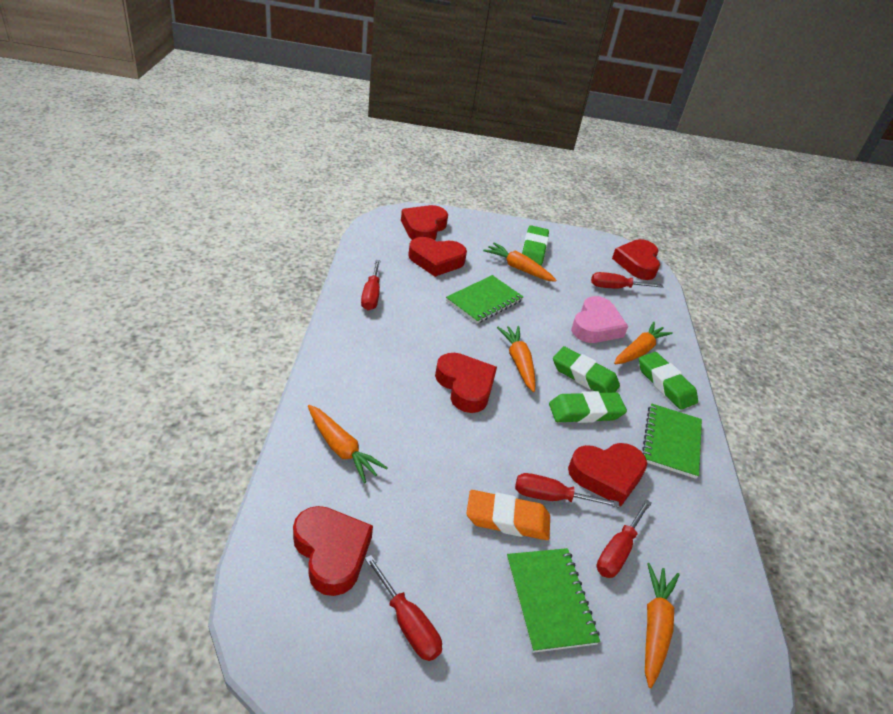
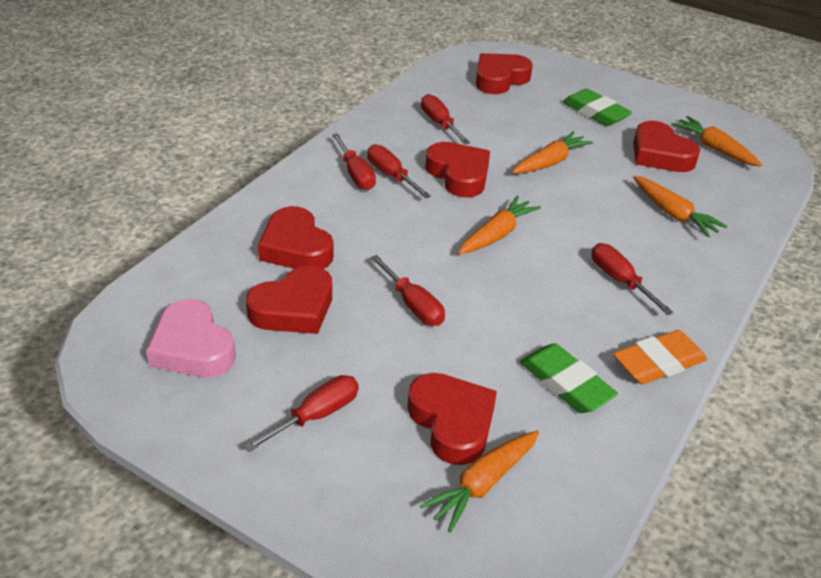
green eraser: 4 -> 2
green notebook: 3 -> 0
red screwdriver: 5 -> 6

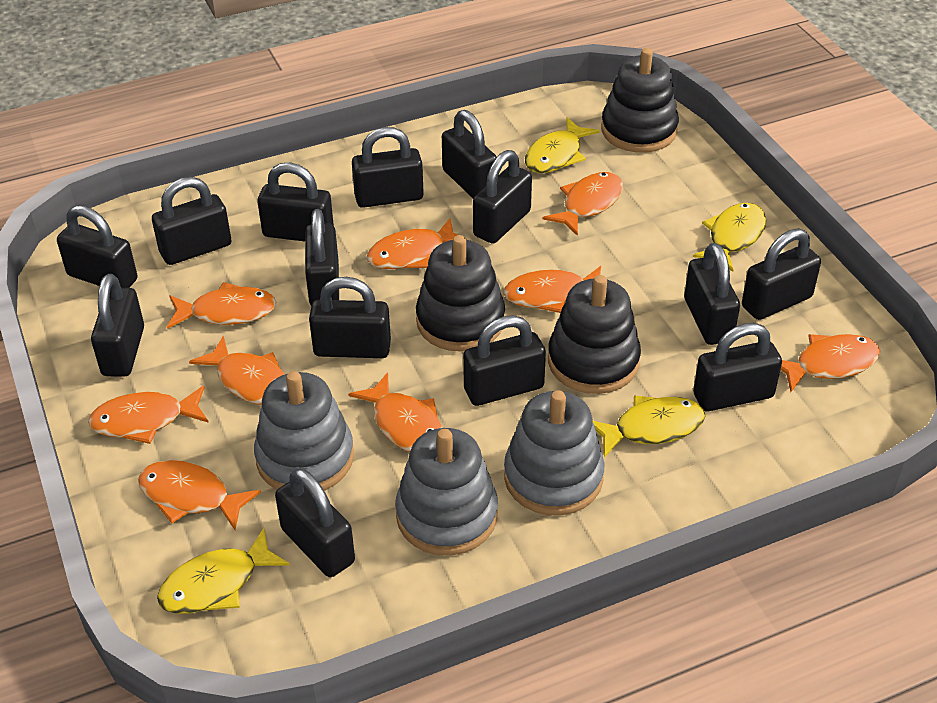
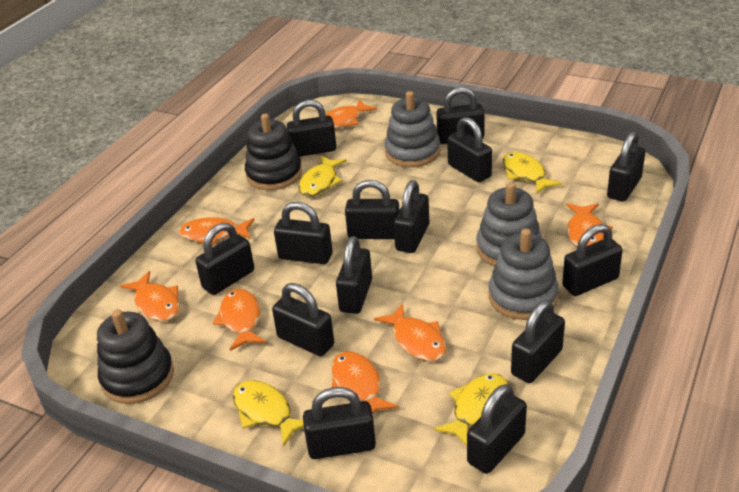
black stacking toy: 3 -> 2
orange fish: 9 -> 7

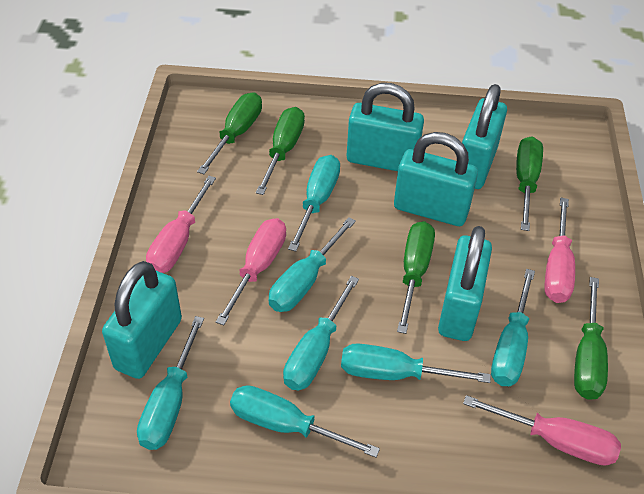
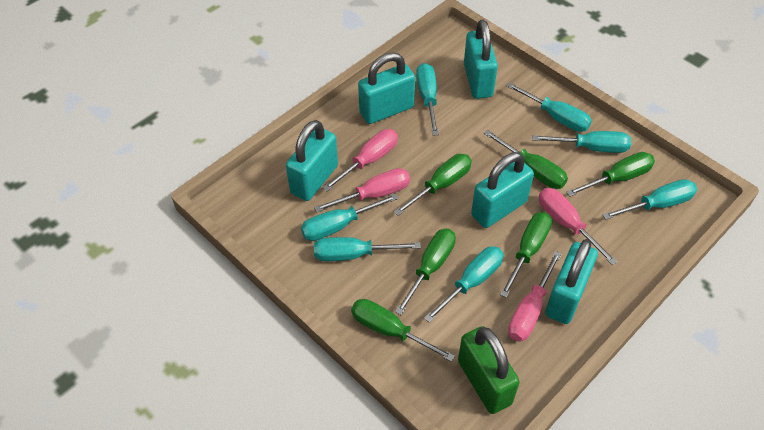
green padlock: 0 -> 1
green screwdriver: 5 -> 6

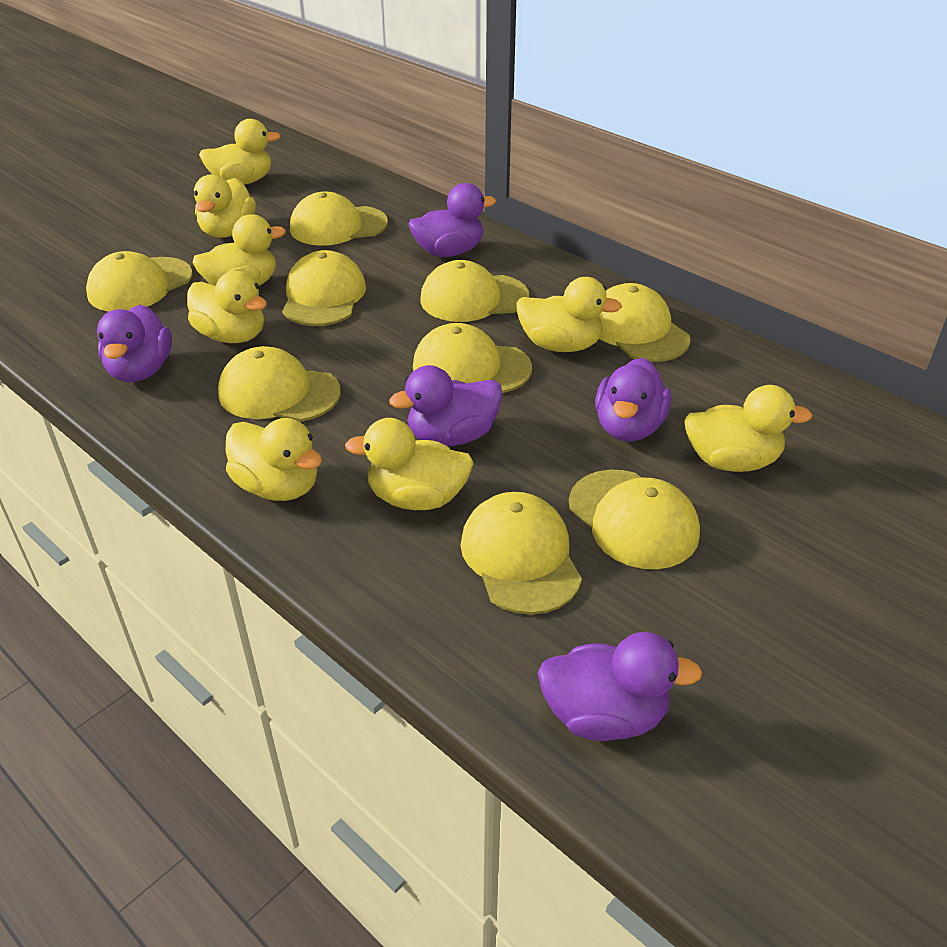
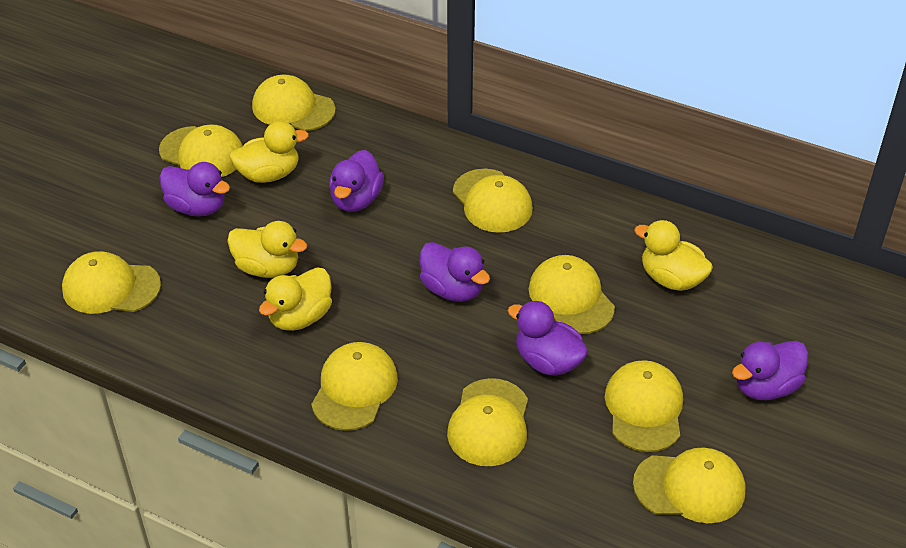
yellow duck: 8 -> 4

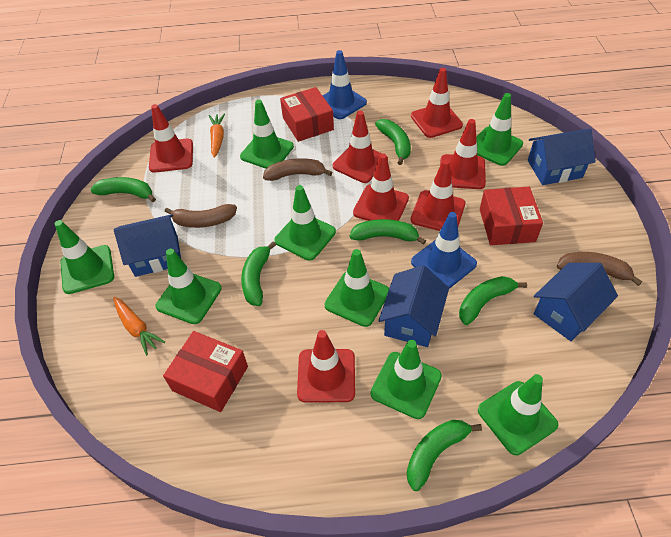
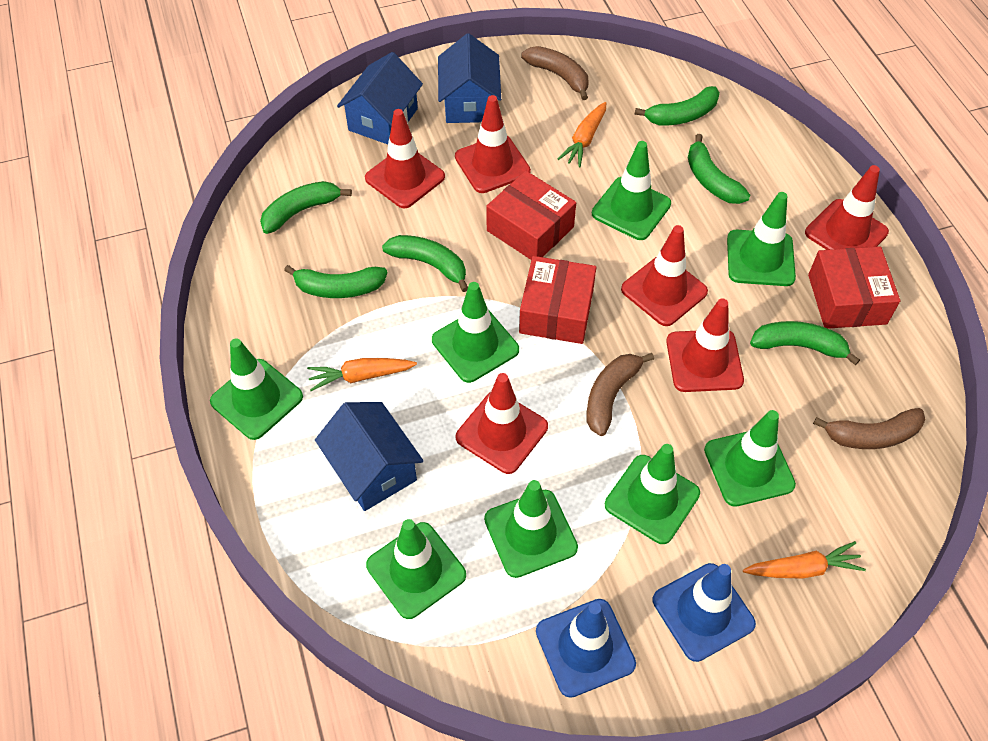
blue house: 4 -> 3
orange carrot: 2 -> 3
red traffic cone: 7 -> 6

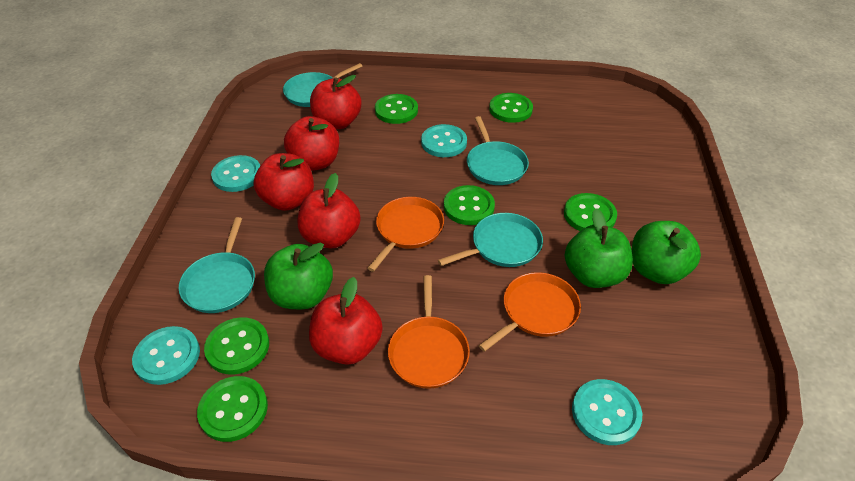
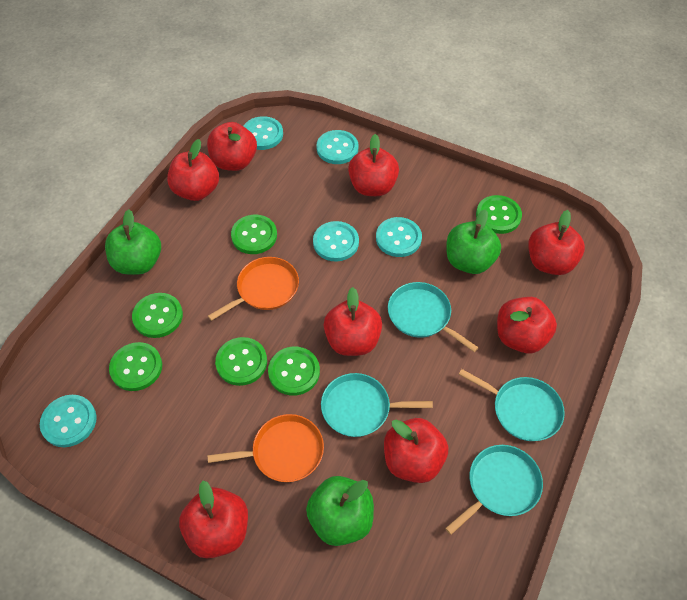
orange pan: 3 -> 2
red apple: 5 -> 8
turquoise button: 4 -> 5

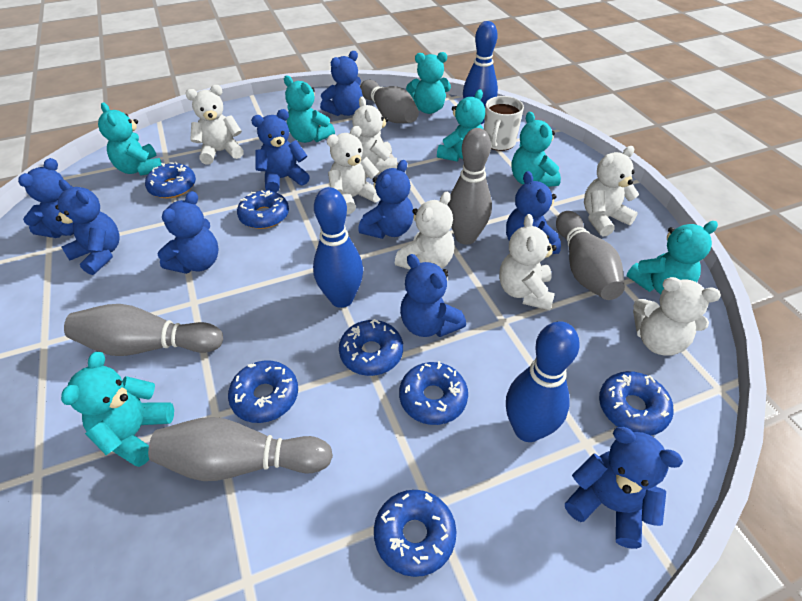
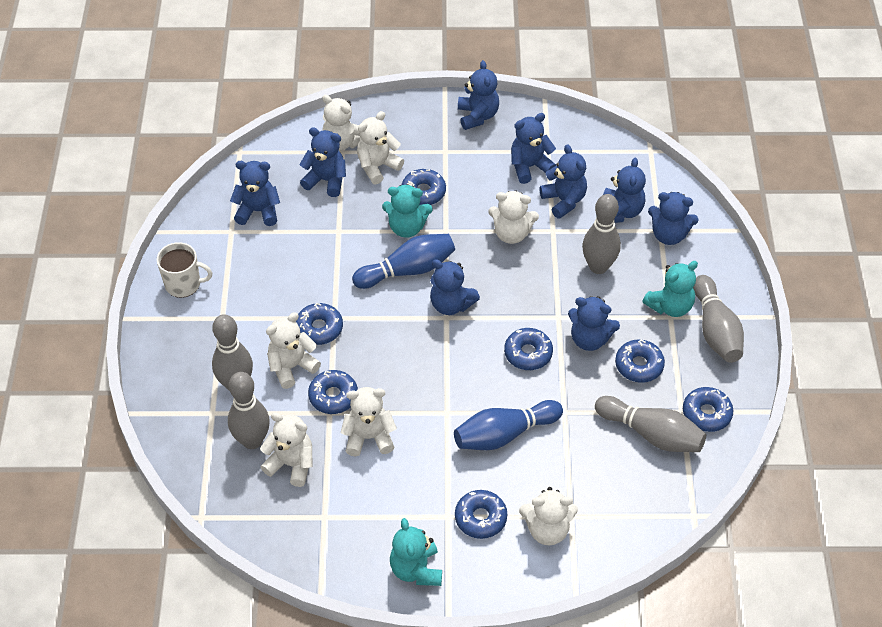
blue bowling pin: 3 -> 2
turquoise teddy bear: 7 -> 3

-- WHAT IS BEING ASKED --
Your job is to restate, word for word, only the lines from the one holding "red traffic cone: 7 -> 6" through the end of the material; pictures stay out.

-- TASK OUTPUT --
red traffic cone: 7 -> 6

orange pan: 3 -> 2
red apple: 5 -> 8
turquoise button: 4 -> 5

blue bowling pin: 3 -> 2
turquoise teddy bear: 7 -> 3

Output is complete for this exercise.